Exercise objective = Your task is to repeat all of the data exactly while excluding the pictures.

Recorded data =
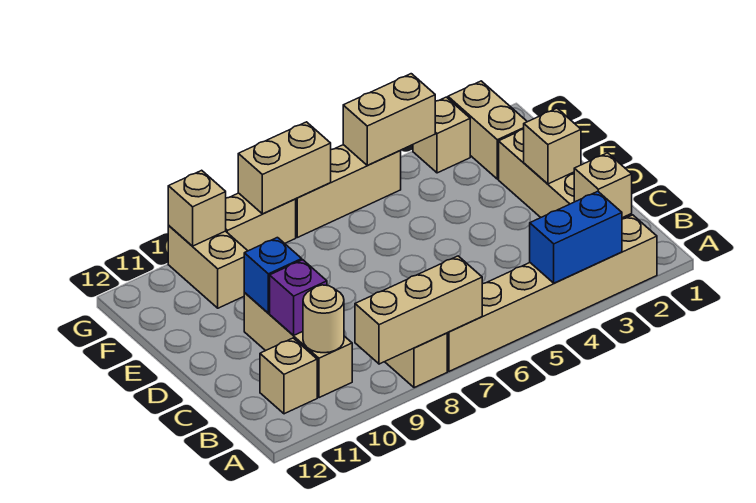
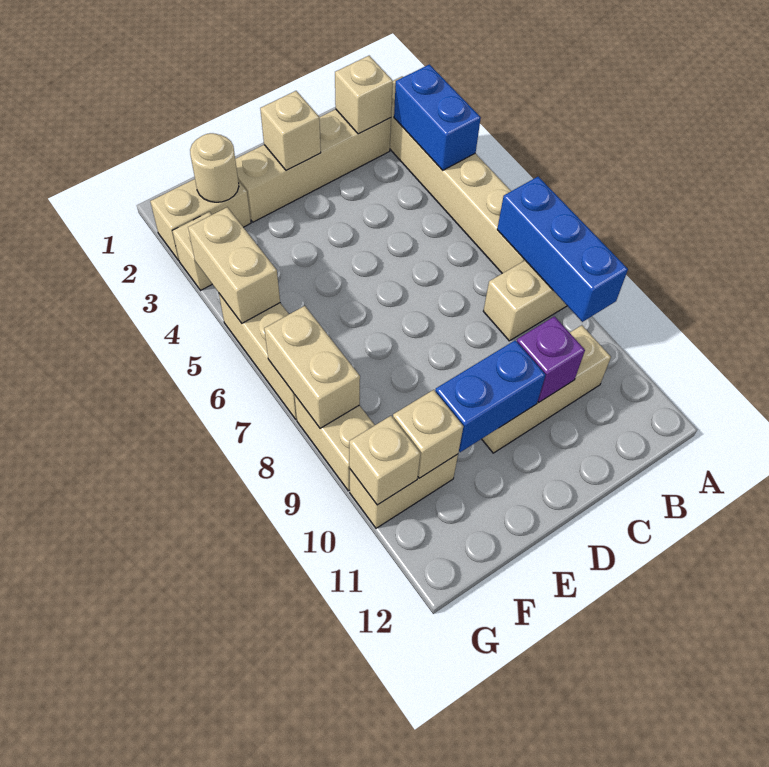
tan brick A7:A9 level 2 -> blue brick A7:A9 level 2
tan round brick B10 level 2 -> tan round brick F2 level 2
tan brick B11 level 1 -> tan brick F10 level 2
blue brick D10 level 2 -> blue brick D10:E10 level 2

Response to this task =
tan brick A7:A9 level 2 -> blue brick A7:A9 level 2
tan round brick B10 level 2 -> tan round brick F2 level 2
tan brick B11 level 1 -> tan brick F10 level 2
blue brick D10 level 2 -> blue brick D10:E10 level 2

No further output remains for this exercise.